Data for this exercise section start
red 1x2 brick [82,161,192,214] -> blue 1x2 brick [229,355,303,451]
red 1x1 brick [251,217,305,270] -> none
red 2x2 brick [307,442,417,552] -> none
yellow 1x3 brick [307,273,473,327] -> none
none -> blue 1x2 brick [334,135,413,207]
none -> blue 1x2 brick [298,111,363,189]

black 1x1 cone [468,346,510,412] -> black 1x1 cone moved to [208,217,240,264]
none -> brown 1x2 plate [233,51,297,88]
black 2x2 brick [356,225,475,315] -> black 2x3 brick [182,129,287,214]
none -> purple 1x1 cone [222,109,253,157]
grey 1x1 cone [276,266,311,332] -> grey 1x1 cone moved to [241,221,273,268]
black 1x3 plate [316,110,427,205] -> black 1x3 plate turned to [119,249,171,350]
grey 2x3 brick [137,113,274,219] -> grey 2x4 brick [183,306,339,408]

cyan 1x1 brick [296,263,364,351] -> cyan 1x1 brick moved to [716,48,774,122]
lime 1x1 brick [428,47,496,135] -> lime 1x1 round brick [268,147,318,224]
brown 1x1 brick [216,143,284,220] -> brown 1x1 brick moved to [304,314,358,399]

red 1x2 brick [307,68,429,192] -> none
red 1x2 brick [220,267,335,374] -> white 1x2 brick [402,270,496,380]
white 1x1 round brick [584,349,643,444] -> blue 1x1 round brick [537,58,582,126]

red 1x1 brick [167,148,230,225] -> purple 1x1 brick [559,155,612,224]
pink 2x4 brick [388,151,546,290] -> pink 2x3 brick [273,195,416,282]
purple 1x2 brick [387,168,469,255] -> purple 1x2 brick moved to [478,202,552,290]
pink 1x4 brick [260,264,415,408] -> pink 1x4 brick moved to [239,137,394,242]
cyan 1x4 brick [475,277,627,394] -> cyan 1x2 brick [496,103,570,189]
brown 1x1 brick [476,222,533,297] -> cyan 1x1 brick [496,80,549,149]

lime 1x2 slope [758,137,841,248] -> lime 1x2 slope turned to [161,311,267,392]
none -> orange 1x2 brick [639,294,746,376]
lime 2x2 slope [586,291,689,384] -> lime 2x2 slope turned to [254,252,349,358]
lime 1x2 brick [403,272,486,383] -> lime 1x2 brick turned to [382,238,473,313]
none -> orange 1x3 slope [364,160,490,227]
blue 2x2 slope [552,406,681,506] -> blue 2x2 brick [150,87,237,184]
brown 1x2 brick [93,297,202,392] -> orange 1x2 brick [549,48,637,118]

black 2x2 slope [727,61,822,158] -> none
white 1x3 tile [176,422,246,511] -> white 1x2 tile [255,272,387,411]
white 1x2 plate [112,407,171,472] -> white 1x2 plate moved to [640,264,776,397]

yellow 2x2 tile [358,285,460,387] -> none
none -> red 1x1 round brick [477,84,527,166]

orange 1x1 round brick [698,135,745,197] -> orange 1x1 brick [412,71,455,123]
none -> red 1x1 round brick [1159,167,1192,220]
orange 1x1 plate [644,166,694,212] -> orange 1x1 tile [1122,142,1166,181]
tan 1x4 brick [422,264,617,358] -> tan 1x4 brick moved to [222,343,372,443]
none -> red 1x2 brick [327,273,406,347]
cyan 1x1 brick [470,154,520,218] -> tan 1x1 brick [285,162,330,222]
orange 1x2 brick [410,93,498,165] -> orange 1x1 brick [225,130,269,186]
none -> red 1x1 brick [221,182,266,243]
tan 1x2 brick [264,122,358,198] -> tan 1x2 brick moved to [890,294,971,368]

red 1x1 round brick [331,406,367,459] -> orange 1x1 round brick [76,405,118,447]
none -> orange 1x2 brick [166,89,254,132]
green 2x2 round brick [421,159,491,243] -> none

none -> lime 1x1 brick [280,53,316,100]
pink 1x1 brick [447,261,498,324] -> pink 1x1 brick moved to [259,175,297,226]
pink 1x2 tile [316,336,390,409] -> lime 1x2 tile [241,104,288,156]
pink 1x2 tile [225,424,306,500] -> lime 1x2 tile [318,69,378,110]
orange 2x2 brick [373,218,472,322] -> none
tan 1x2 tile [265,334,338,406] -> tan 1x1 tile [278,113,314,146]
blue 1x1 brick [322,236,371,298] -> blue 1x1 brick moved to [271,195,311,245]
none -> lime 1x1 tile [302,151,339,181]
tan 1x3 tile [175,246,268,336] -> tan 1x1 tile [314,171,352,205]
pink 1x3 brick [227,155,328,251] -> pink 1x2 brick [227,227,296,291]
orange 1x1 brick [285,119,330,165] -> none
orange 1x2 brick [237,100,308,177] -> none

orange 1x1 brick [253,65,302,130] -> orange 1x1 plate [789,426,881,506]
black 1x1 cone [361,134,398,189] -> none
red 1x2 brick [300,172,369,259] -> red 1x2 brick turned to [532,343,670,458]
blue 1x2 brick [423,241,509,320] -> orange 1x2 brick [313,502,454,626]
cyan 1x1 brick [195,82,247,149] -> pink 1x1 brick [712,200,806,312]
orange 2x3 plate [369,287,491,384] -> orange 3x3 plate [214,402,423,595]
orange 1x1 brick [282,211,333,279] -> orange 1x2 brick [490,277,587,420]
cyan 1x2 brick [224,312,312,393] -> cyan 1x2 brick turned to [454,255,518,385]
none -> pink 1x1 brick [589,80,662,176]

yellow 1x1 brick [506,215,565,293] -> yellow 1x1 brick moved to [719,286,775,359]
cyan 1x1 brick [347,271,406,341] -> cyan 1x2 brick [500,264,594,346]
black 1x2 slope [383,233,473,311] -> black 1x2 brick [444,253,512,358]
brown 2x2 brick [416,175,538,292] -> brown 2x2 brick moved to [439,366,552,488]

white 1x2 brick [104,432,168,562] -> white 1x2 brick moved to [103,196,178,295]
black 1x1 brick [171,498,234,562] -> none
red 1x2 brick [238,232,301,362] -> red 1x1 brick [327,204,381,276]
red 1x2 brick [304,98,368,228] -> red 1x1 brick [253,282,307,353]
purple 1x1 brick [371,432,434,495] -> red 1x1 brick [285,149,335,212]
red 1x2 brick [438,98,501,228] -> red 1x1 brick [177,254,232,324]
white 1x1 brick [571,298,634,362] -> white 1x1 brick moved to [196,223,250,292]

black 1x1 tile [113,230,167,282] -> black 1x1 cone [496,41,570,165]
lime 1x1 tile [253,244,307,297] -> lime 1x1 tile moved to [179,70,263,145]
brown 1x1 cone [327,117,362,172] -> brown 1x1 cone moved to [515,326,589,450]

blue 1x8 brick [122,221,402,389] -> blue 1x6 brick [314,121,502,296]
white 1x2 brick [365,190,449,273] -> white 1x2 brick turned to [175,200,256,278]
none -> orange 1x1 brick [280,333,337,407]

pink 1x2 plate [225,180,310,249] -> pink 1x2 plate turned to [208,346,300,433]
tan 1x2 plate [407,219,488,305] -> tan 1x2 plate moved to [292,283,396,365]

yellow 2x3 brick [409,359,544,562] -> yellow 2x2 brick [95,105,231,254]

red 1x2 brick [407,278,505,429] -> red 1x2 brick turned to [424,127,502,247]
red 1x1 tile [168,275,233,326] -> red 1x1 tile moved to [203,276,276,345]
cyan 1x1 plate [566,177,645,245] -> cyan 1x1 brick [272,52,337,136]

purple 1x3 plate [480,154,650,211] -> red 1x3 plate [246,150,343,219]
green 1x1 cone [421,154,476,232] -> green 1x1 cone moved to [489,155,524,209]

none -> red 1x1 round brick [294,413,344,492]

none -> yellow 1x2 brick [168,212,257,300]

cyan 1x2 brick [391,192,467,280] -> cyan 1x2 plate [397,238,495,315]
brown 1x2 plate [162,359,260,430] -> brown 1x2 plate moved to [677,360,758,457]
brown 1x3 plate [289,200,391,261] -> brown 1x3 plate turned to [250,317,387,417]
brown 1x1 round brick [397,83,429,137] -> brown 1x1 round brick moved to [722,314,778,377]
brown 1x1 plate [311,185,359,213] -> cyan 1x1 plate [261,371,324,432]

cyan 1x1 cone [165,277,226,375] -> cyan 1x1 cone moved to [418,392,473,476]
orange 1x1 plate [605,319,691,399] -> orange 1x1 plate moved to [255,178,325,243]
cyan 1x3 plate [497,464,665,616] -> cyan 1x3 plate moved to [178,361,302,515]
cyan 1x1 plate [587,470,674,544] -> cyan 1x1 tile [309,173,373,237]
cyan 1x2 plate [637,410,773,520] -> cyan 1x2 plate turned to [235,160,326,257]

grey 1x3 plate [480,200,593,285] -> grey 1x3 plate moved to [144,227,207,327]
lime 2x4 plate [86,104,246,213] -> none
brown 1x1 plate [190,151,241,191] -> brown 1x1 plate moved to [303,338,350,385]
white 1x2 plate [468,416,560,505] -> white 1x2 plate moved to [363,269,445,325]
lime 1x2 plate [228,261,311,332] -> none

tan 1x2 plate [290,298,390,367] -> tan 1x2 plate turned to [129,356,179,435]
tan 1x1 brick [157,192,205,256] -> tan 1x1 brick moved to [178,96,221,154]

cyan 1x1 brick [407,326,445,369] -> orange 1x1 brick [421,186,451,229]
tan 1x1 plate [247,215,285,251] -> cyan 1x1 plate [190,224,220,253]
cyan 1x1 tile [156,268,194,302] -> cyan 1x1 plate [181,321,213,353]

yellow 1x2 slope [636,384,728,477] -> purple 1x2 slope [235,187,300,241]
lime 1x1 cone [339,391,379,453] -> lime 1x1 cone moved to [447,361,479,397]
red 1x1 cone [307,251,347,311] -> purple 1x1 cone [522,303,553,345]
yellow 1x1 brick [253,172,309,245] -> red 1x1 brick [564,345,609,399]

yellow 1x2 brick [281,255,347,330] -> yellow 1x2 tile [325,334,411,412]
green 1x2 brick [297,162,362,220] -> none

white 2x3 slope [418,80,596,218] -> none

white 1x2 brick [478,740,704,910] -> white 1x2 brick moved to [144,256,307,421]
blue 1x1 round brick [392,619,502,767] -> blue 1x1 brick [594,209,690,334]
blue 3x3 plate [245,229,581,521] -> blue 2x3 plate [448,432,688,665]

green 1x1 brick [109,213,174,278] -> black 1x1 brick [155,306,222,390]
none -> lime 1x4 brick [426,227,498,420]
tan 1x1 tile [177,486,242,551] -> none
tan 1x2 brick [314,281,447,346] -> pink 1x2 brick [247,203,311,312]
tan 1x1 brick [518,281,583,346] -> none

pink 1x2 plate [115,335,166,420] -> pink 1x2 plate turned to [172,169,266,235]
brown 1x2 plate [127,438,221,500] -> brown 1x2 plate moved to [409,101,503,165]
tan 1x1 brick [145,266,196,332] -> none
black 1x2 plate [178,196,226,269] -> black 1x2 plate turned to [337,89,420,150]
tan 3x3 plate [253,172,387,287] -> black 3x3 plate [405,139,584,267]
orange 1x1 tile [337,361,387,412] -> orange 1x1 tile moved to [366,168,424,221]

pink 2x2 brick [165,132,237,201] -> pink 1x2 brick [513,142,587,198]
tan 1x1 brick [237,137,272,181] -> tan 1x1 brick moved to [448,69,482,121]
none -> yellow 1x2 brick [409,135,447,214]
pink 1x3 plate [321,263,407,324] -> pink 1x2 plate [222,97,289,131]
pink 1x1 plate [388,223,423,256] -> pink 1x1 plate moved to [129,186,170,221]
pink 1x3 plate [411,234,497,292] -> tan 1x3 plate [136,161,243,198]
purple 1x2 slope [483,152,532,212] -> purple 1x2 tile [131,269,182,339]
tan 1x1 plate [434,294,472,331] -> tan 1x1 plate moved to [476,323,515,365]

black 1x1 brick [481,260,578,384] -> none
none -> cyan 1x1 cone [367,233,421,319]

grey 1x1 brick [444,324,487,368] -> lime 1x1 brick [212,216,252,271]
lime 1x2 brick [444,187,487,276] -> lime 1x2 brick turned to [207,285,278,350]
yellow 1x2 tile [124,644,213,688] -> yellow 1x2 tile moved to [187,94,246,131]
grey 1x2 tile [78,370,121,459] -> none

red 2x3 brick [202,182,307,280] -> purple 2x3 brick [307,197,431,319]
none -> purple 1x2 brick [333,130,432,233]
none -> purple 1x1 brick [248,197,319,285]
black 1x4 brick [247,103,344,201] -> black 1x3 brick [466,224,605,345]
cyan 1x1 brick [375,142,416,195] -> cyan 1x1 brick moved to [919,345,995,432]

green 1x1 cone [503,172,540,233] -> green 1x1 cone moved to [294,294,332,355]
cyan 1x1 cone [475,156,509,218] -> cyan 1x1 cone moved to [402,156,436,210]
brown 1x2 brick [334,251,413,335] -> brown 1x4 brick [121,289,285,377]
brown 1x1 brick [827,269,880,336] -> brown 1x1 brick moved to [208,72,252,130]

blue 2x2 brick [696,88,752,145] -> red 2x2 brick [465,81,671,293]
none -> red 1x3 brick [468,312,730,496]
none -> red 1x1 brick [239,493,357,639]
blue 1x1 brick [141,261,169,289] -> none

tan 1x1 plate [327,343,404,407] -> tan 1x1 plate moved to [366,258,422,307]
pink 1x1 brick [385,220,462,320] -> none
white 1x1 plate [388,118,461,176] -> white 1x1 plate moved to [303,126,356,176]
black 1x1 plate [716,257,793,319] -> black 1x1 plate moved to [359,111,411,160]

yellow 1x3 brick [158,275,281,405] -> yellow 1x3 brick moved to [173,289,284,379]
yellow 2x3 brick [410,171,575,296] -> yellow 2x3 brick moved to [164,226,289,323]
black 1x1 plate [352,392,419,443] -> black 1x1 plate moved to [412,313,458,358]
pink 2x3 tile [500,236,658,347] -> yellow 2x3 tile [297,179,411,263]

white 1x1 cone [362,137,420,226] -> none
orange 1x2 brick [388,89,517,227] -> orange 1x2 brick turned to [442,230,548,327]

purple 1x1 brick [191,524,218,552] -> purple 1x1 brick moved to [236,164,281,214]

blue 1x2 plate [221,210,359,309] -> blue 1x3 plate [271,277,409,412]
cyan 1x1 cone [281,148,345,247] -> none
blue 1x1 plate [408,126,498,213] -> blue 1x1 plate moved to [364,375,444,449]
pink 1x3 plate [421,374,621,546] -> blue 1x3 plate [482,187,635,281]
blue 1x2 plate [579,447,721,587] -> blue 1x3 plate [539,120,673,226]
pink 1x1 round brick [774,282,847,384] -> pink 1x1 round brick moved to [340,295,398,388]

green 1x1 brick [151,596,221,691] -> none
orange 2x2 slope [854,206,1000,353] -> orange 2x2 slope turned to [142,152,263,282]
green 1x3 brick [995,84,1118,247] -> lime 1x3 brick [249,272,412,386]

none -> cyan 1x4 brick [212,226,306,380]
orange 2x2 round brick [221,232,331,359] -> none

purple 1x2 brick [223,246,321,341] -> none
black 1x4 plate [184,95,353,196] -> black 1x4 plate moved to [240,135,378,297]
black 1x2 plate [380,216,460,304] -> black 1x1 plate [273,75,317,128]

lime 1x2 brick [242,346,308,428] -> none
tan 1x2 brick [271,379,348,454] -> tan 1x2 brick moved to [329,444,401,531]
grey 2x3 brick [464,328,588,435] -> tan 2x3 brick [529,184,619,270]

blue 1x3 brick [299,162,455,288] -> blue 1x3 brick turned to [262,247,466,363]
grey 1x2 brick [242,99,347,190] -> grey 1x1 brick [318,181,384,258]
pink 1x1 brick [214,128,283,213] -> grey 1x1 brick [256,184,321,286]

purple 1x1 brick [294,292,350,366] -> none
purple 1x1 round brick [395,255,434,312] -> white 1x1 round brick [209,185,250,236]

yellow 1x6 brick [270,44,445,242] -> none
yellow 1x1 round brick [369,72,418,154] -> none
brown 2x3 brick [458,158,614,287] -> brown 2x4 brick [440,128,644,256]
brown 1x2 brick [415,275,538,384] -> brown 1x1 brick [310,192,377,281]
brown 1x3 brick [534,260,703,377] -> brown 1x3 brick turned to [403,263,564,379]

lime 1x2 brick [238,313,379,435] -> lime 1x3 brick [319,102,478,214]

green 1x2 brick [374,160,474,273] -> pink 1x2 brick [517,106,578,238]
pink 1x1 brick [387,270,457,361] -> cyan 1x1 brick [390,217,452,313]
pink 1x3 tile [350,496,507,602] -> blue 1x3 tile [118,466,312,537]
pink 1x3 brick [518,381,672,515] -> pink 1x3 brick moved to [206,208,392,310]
Data for this exercise section end
The task |
There is a run of lines above from the one with "yellow 2x3 brick [410,171,575,296]" to the one with "white 1x1 cone [362,137,420,226] -> none"; print exactly that run, both ends included, and nothing else.

Your solution |
yellow 2x3 brick [410,171,575,296] -> yellow 2x3 brick moved to [164,226,289,323]
black 1x1 plate [352,392,419,443] -> black 1x1 plate moved to [412,313,458,358]
pink 2x3 tile [500,236,658,347] -> yellow 2x3 tile [297,179,411,263]

white 1x1 cone [362,137,420,226] -> none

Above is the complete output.